> Work task
Go line by line through the entries and show those that hold the string "orange".

(Spatial object tracking data)
◆ ◆ ◆ ◆ ◆
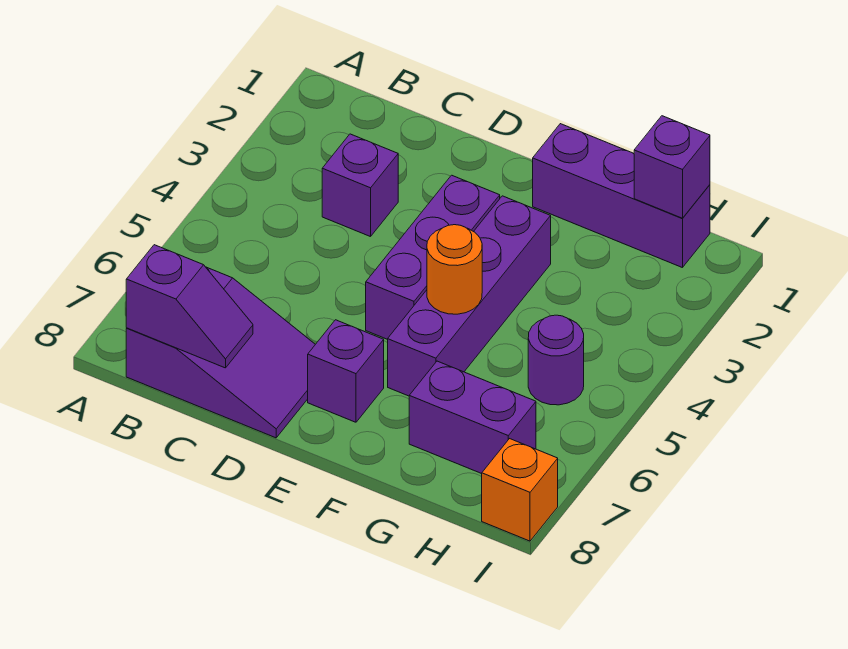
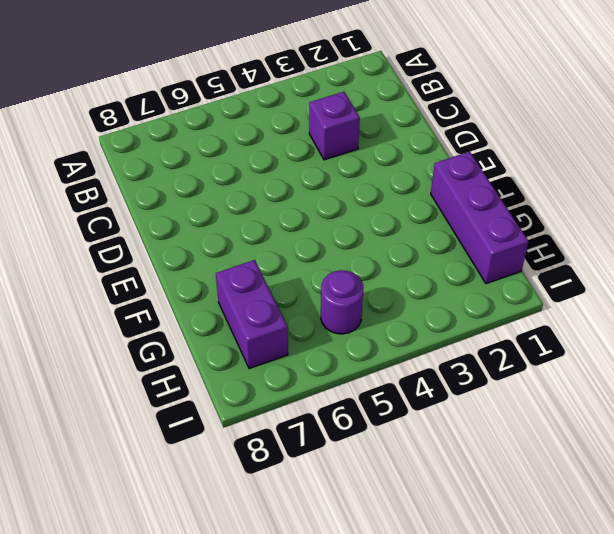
none -> purple slope B7:D8 level 1 top B
none -> purple brick E3:E5 level 1
none -> purple brick E7 level 1

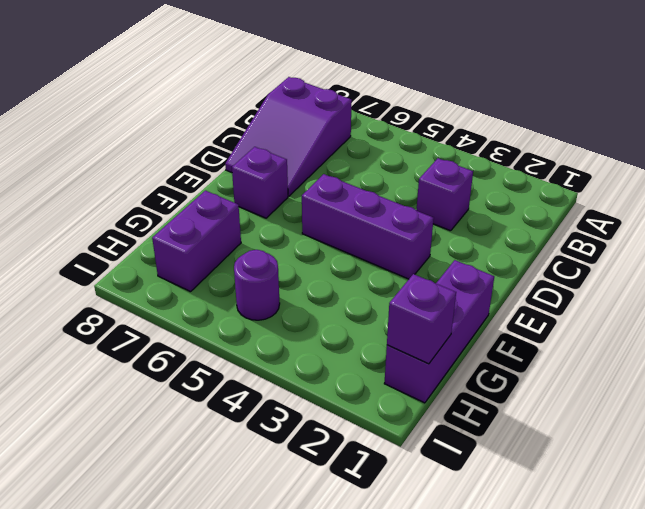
none -> purple brick F3:F6 level 1
none -> orange brick I8 level 1
none -> purple slope B8:C8 level 2 top B

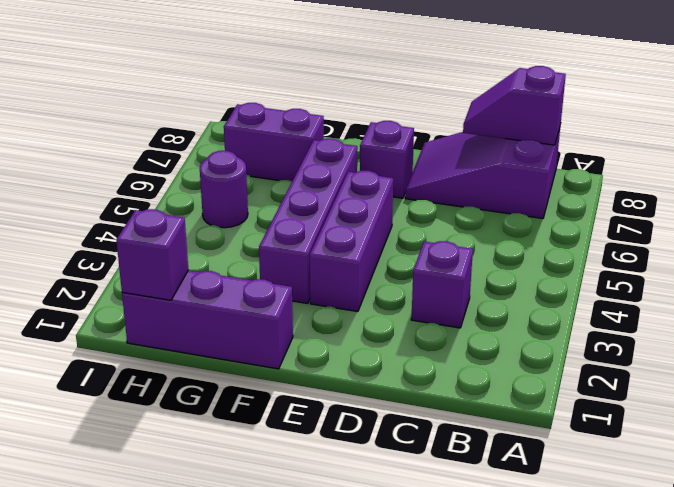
none -> orange brick I8 level 1
none -> orange round brick F5 level 2

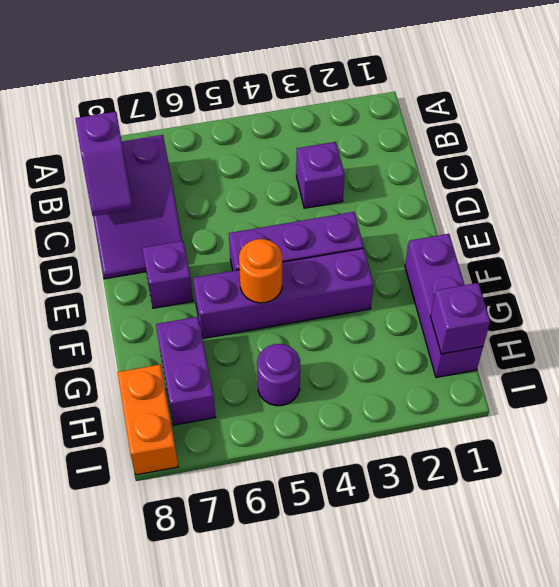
orange brick H8:I8 level 1 -> orange brick I8 level 1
◆ ◆ ◆ ◆ ◆
> Finished task
none -> orange brick I8 level 1
none -> orange brick I8 level 1
none -> orange round brick F5 level 2
orange brick H8:I8 level 1 -> orange brick I8 level 1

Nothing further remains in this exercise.